What this task involves: Working from the records beneath this line, reproduce each one exactly.

[Opening Input data section]

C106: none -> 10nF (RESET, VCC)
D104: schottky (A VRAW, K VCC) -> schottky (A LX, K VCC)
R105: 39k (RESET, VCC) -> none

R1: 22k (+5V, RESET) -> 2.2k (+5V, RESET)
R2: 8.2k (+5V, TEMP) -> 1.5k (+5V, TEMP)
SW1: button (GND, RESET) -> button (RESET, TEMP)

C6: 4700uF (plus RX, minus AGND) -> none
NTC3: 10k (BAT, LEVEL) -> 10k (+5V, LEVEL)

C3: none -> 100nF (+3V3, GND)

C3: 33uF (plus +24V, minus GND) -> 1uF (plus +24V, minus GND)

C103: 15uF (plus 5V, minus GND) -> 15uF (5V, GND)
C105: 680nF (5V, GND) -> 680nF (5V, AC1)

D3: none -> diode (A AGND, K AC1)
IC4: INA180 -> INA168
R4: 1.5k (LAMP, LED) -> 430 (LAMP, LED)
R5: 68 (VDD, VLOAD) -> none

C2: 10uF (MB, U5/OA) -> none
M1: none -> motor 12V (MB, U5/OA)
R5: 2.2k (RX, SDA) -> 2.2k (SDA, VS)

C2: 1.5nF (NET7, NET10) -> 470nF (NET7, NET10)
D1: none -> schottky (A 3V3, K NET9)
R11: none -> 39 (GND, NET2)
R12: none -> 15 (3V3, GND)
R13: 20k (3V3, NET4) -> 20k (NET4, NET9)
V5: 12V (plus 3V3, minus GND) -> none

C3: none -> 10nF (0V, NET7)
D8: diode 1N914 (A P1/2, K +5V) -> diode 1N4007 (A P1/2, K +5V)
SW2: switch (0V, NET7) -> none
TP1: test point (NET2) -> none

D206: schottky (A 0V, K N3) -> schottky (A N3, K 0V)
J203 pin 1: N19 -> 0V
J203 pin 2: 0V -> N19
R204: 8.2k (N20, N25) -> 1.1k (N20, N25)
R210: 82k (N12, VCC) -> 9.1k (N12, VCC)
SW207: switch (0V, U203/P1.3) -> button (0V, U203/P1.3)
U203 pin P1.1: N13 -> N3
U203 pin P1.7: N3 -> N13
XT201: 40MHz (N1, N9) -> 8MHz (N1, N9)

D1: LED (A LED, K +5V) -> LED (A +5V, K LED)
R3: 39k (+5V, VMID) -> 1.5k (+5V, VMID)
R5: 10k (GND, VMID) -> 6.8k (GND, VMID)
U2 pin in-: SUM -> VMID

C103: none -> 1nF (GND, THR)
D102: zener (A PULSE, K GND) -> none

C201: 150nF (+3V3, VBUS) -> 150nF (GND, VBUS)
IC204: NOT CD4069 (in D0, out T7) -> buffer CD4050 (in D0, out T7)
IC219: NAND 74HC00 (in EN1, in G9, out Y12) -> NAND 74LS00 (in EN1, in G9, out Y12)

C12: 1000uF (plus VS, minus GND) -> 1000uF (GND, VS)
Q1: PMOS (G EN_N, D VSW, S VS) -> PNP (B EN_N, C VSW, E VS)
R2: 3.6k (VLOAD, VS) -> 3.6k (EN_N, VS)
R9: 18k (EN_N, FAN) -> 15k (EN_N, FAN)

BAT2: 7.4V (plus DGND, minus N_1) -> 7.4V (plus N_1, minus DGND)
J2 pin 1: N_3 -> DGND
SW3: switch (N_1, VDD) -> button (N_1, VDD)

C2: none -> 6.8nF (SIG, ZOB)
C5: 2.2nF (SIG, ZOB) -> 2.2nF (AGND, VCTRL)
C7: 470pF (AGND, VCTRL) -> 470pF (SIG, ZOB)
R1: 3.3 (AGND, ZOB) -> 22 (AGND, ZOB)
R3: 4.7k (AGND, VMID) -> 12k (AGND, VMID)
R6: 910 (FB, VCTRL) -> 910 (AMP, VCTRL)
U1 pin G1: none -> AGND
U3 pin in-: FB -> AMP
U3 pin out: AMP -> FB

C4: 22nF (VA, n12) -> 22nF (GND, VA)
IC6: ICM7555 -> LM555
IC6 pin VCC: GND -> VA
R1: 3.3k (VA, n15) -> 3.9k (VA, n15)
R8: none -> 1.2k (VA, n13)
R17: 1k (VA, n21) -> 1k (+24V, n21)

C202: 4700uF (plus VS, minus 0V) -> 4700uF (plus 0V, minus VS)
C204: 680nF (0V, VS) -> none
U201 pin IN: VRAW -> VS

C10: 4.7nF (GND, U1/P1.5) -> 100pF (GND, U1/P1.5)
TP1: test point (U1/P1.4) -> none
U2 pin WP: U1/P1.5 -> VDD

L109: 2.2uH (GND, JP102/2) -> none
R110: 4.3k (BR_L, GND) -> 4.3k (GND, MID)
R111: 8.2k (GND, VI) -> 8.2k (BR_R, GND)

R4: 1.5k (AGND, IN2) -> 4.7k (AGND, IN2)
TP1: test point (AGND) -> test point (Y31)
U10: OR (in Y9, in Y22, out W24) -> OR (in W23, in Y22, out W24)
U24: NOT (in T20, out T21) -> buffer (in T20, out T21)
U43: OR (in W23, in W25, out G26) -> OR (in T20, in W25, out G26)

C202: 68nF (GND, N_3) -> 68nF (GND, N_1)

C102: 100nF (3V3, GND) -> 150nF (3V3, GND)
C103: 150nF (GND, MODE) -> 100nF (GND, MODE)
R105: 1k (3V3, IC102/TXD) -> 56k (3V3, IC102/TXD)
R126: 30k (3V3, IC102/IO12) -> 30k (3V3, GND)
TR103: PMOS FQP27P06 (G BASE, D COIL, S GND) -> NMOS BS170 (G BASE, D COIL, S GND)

[Closing Input data section]

Finished exercise:
C106: none -> 10nF (RESET, VCC)
D104: schottky (A VRAW, K VCC) -> schottky (A LX, K VCC)
R105: 39k (RESET, VCC) -> none

R1: 22k (+5V, RESET) -> 2.2k (+5V, RESET)
R2: 8.2k (+5V, TEMP) -> 1.5k (+5V, TEMP)
SW1: button (GND, RESET) -> button (RESET, TEMP)

C6: 4700uF (plus RX, minus AGND) -> none
NTC3: 10k (BAT, LEVEL) -> 10k (+5V, LEVEL)

C3: none -> 100nF (+3V3, GND)

C3: 33uF (plus +24V, minus GND) -> 1uF (plus +24V, minus GND)

C103: 15uF (plus 5V, minus GND) -> 15uF (5V, GND)
C105: 680nF (5V, GND) -> 680nF (5V, AC1)

D3: none -> diode (A AGND, K AC1)
IC4: INA180 -> INA168
R4: 1.5k (LAMP, LED) -> 430 (LAMP, LED)
R5: 68 (VDD, VLOAD) -> none

C2: 10uF (MB, U5/OA) -> none
M1: none -> motor 12V (MB, U5/OA)
R5: 2.2k (RX, SDA) -> 2.2k (SDA, VS)

C2: 1.5nF (NET7, NET10) -> 470nF (NET7, NET10)
D1: none -> schottky (A 3V3, K NET9)
R11: none -> 39 (GND, NET2)
R12: none -> 15 (3V3, GND)
R13: 20k (3V3, NET4) -> 20k (NET4, NET9)
V5: 12V (plus 3V3, minus GND) -> none

C3: none -> 10nF (0V, NET7)
D8: diode 1N914 (A P1/2, K +5V) -> diode 1N4007 (A P1/2, K +5V)
SW2: switch (0V, NET7) -> none
TP1: test point (NET2) -> none

D206: schottky (A 0V, K N3) -> schottky (A N3, K 0V)
J203 pin 1: N19 -> 0V
J203 pin 2: 0V -> N19
R204: 8.2k (N20, N25) -> 1.1k (N20, N25)
R210: 82k (N12, VCC) -> 9.1k (N12, VCC)
SW207: switch (0V, U203/P1.3) -> button (0V, U203/P1.3)
U203 pin P1.1: N13 -> N3
U203 pin P1.7: N3 -> N13
XT201: 40MHz (N1, N9) -> 8MHz (N1, N9)

D1: LED (A LED, K +5V) -> LED (A +5V, K LED)
R3: 39k (+5V, VMID) -> 1.5k (+5V, VMID)
R5: 10k (GND, VMID) -> 6.8k (GND, VMID)
U2 pin in-: SUM -> VMID

C103: none -> 1nF (GND, THR)
D102: zener (A PULSE, K GND) -> none

C201: 150nF (+3V3, VBUS) -> 150nF (GND, VBUS)
IC204: NOT CD4069 (in D0, out T7) -> buffer CD4050 (in D0, out T7)
IC219: NAND 74HC00 (in EN1, in G9, out Y12) -> NAND 74LS00 (in EN1, in G9, out Y12)

C12: 1000uF (plus VS, minus GND) -> 1000uF (GND, VS)
Q1: PMOS (G EN_N, D VSW, S VS) -> PNP (B EN_N, C VSW, E VS)
R2: 3.6k (VLOAD, VS) -> 3.6k (EN_N, VS)
R9: 18k (EN_N, FAN) -> 15k (EN_N, FAN)

BAT2: 7.4V (plus DGND, minus N_1) -> 7.4V (plus N_1, minus DGND)
J2 pin 1: N_3 -> DGND
SW3: switch (N_1, VDD) -> button (N_1, VDD)

C2: none -> 6.8nF (SIG, ZOB)
C5: 2.2nF (SIG, ZOB) -> 2.2nF (AGND, VCTRL)
C7: 470pF (AGND, VCTRL) -> 470pF (SIG, ZOB)
R1: 3.3 (AGND, ZOB) -> 22 (AGND, ZOB)
R3: 4.7k (AGND, VMID) -> 12k (AGND, VMID)
R6: 910 (FB, VCTRL) -> 910 (AMP, VCTRL)
U1 pin G1: none -> AGND
U3 pin in-: FB -> AMP
U3 pin out: AMP -> FB

C4: 22nF (VA, n12) -> 22nF (GND, VA)
IC6: ICM7555 -> LM555
IC6 pin VCC: GND -> VA
R1: 3.3k (VA, n15) -> 3.9k (VA, n15)
R8: none -> 1.2k (VA, n13)
R17: 1k (VA, n21) -> 1k (+24V, n21)

C202: 4700uF (plus VS, minus 0V) -> 4700uF (plus 0V, minus VS)
C204: 680nF (0V, VS) -> none
U201 pin IN: VRAW -> VS

C10: 4.7nF (GND, U1/P1.5) -> 100pF (GND, U1/P1.5)
TP1: test point (U1/P1.4) -> none
U2 pin WP: U1/P1.5 -> VDD

L109: 2.2uH (GND, JP102/2) -> none
R110: 4.3k (BR_L, GND) -> 4.3k (GND, MID)
R111: 8.2k (GND, VI) -> 8.2k (BR_R, GND)

R4: 1.5k (AGND, IN2) -> 4.7k (AGND, IN2)
TP1: test point (AGND) -> test point (Y31)
U10: OR (in Y9, in Y22, out W24) -> OR (in W23, in Y22, out W24)
U24: NOT (in T20, out T21) -> buffer (in T20, out T21)
U43: OR (in W23, in W25, out G26) -> OR (in T20, in W25, out G26)

C202: 68nF (GND, N_3) -> 68nF (GND, N_1)

C102: 100nF (3V3, GND) -> 150nF (3V3, GND)
C103: 150nF (GND, MODE) -> 100nF (GND, MODE)
R105: 1k (3V3, IC102/TXD) -> 56k (3V3, IC102/TXD)
R126: 30k (3V3, IC102/IO12) -> 30k (3V3, GND)
TR103: PMOS FQP27P06 (G BASE, D COIL, S GND) -> NMOS BS170 (G BASE, D COIL, S GND)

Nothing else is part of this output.